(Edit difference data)
########
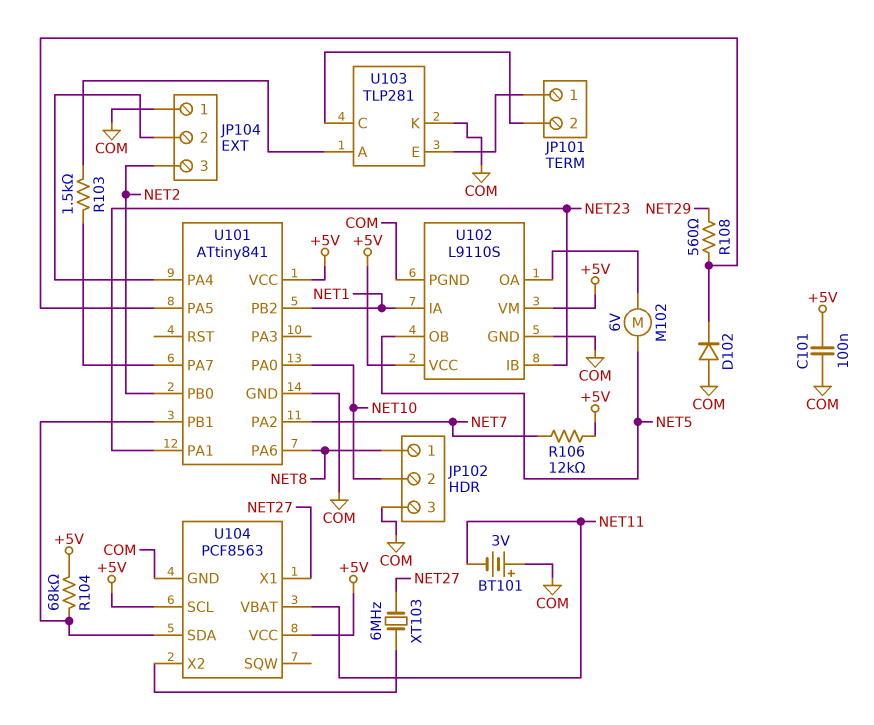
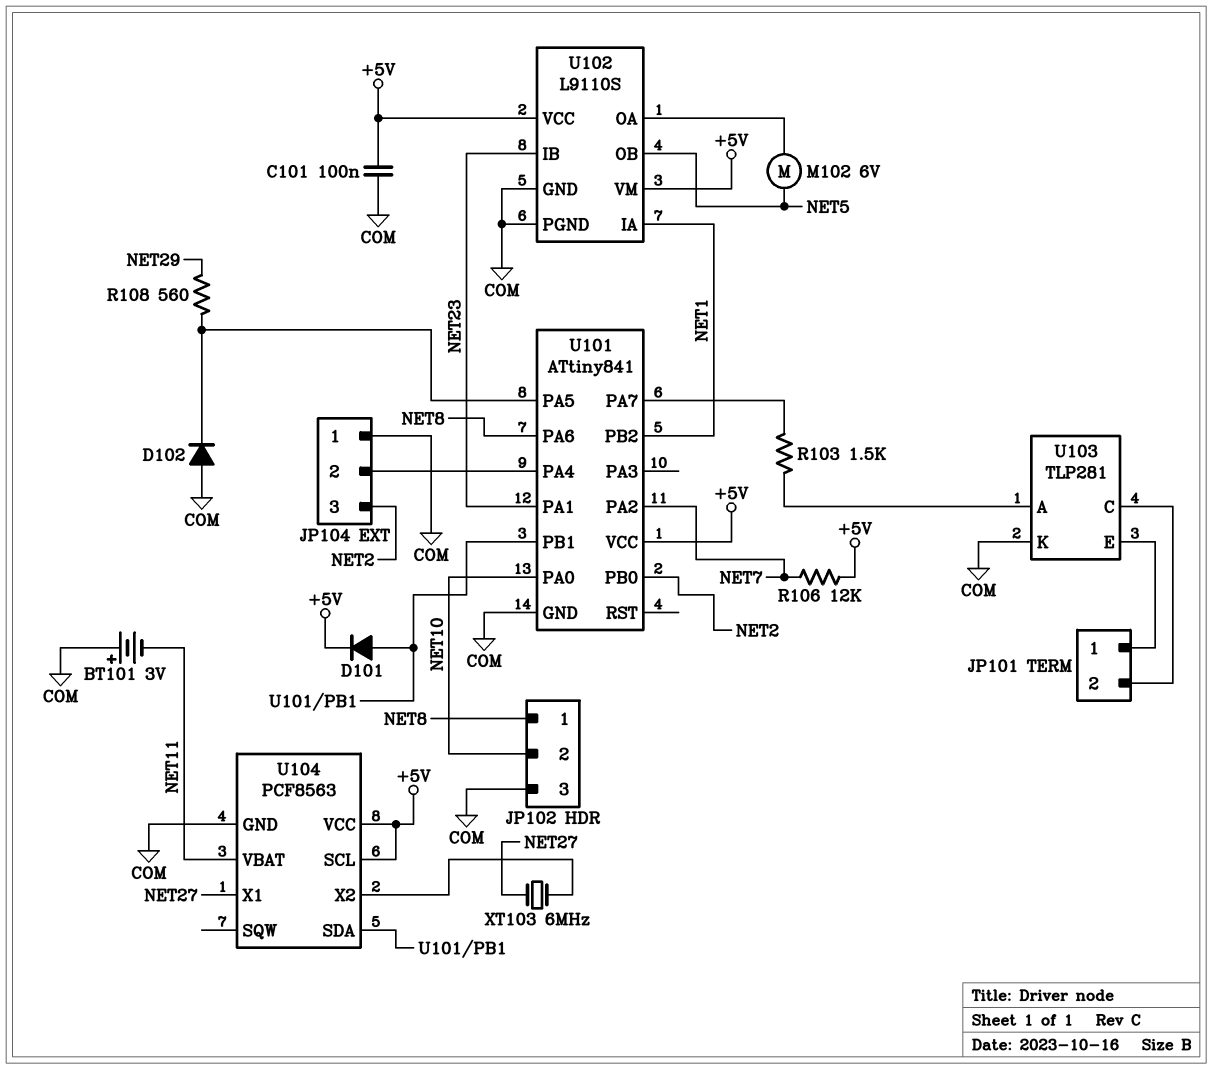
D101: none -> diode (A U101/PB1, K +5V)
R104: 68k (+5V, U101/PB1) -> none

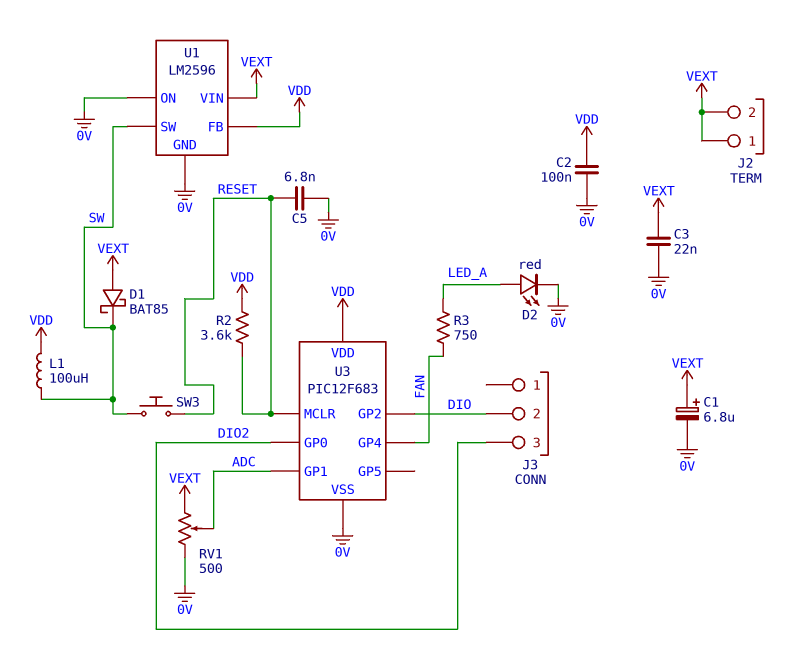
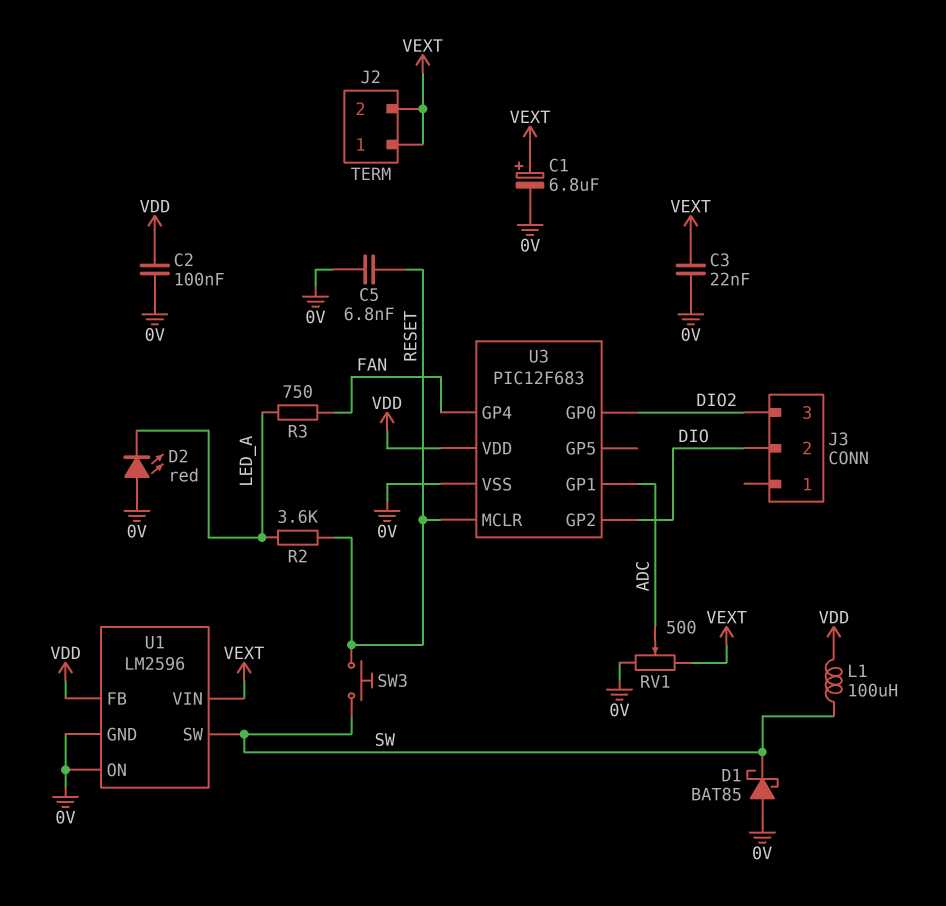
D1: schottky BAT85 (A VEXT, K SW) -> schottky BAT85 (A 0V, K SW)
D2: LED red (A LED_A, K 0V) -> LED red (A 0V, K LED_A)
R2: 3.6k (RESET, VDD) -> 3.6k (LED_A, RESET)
########
When the word "none" occurs in a line above, list that line.

#### EXERCISE ANSWER
D101: none -> diode (A U101/PB1, K +5V)
R104: 68k (+5V, U101/PB1) -> none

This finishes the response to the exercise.